[[ Provided material open ]]

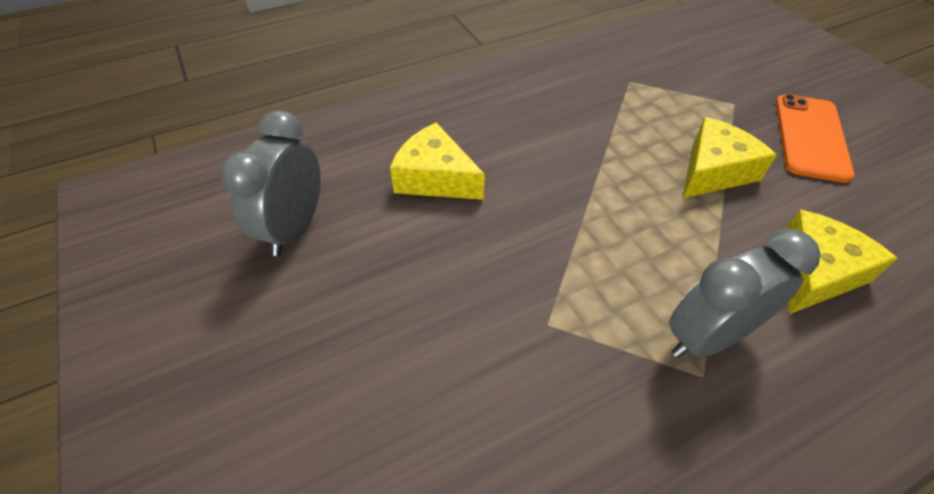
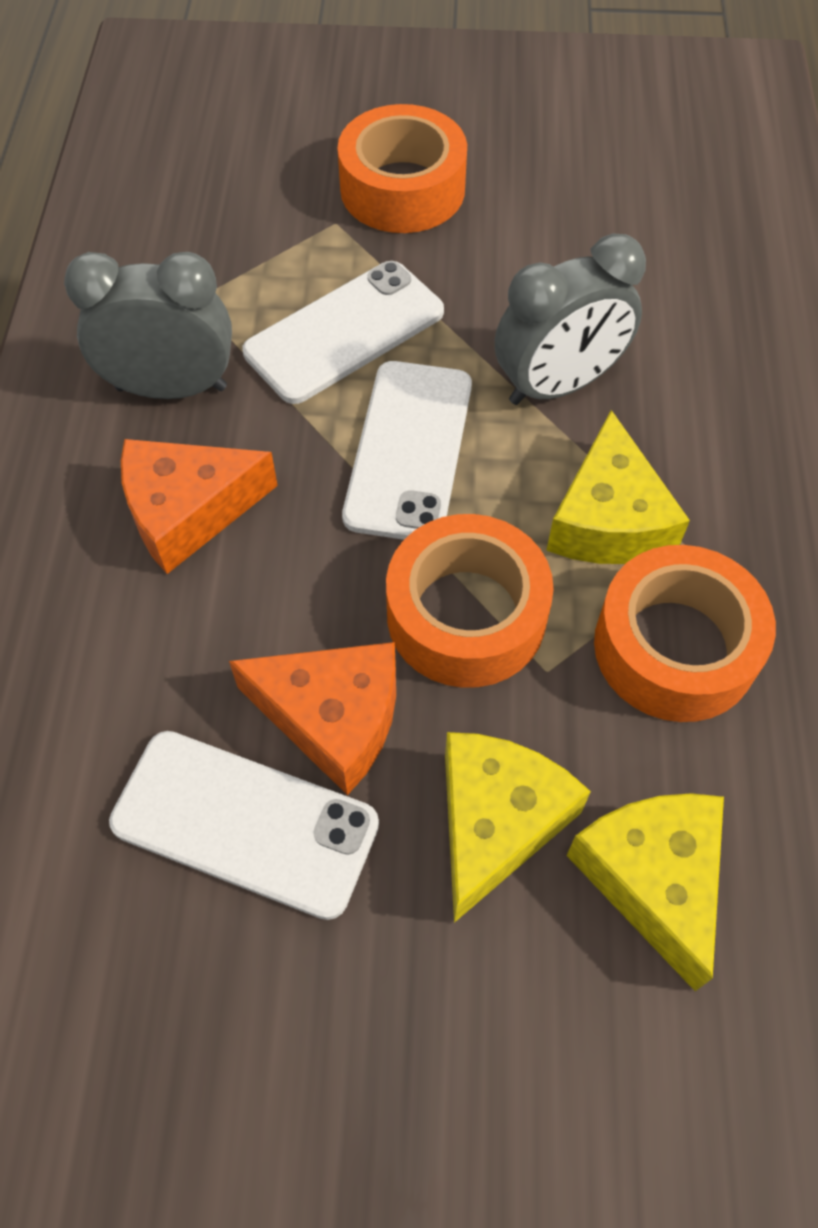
orange cheese: 0 -> 2
orange phone: 1 -> 0
orange tape: 0 -> 3
white phone: 0 -> 3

[[ Provided material closed ]]

_To do_. In the material, find each line with the word "orange" and list it.

_Answer area_.
orange cheese: 0 -> 2
orange phone: 1 -> 0
orange tape: 0 -> 3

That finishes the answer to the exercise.